■ **Action item**: Look through the entries below and report every line that has "marker".
Data under study Block Start
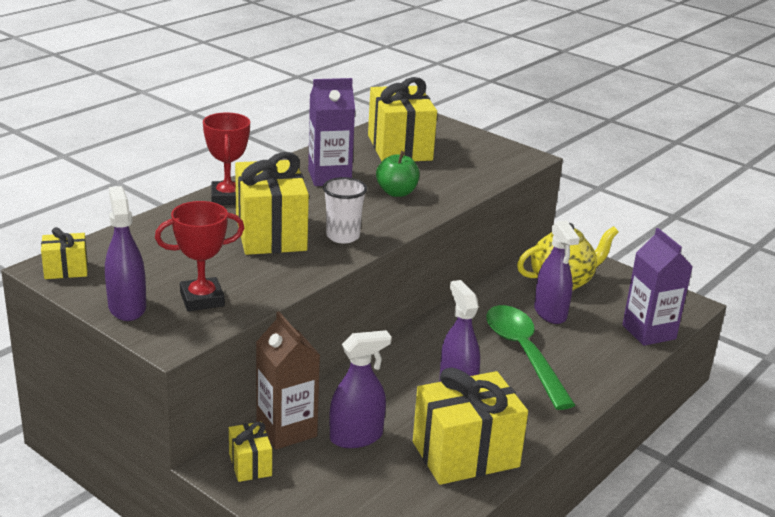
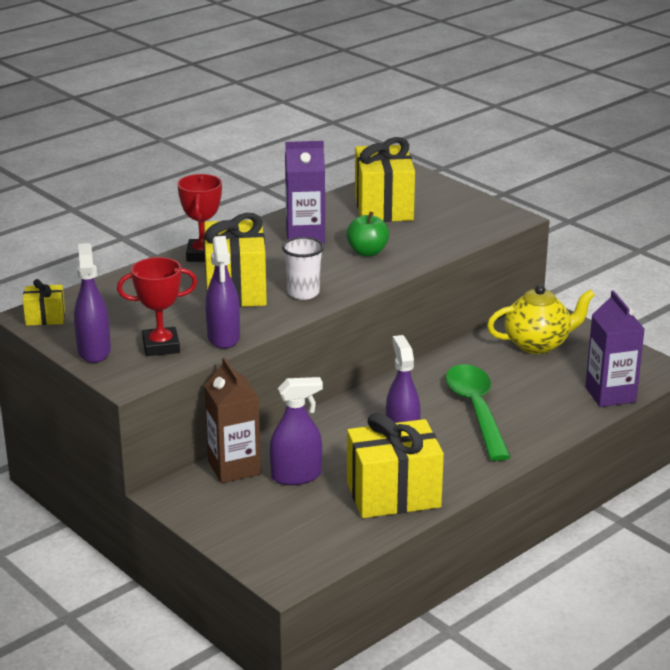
camera: 10 degrees right, 0 degrees up
(250, 465) = (196, 494): yellow gift -> none
(550, 313) = (515, 374): purple spray bottle -> purple spray bottle (223, 337)

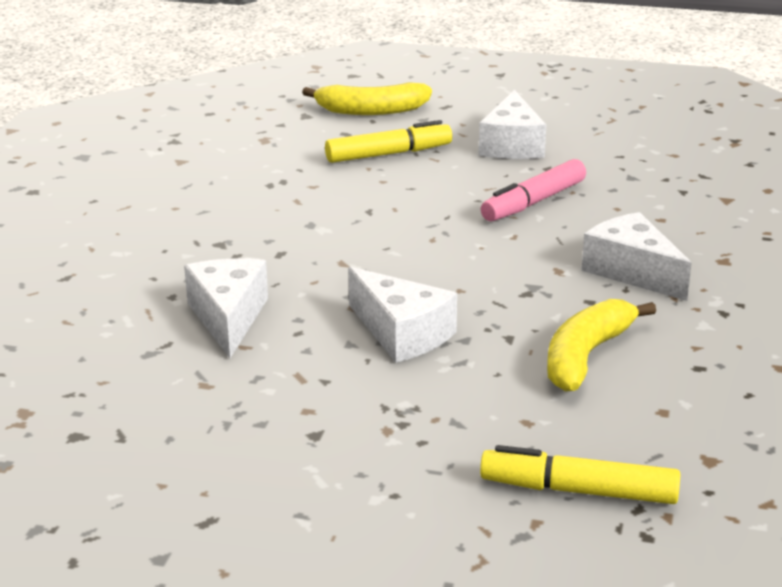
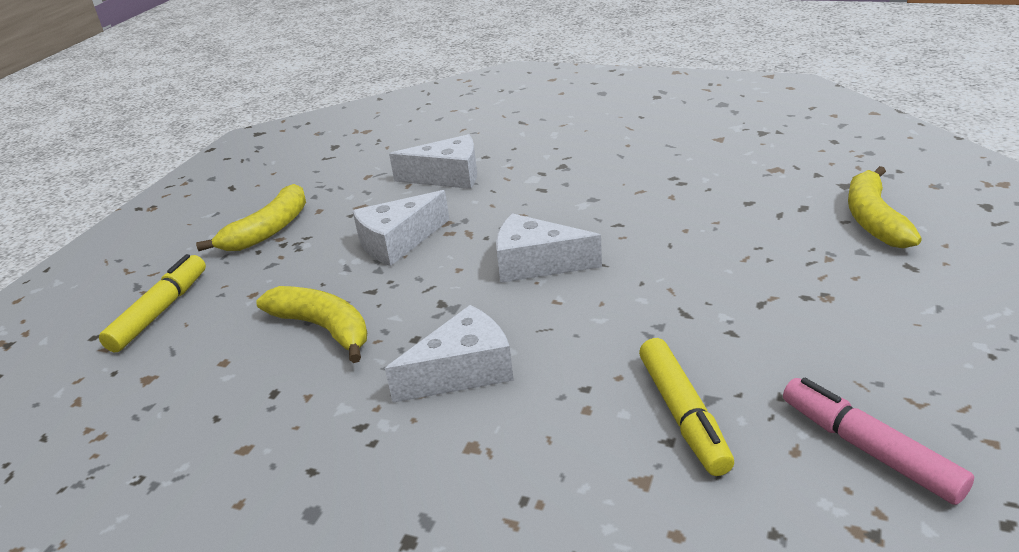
camera: 100 degrees right, 5 degrees up
(364, 444) = (268, 230): none -> yellow banana
(389, 154) = (752, 231): yellow marker -> yellow marker (683, 414)
(512, 145) = (795, 309): white cheese -> white cheese (536, 264)
(533, 202) = (634, 317): pink marker -> pink marker (868, 449)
Data under study Block End
■ **Exercise answer**:
(389, 154) = (752, 231): yellow marker -> yellow marker (683, 414)
(533, 202) = (634, 317): pink marker -> pink marker (868, 449)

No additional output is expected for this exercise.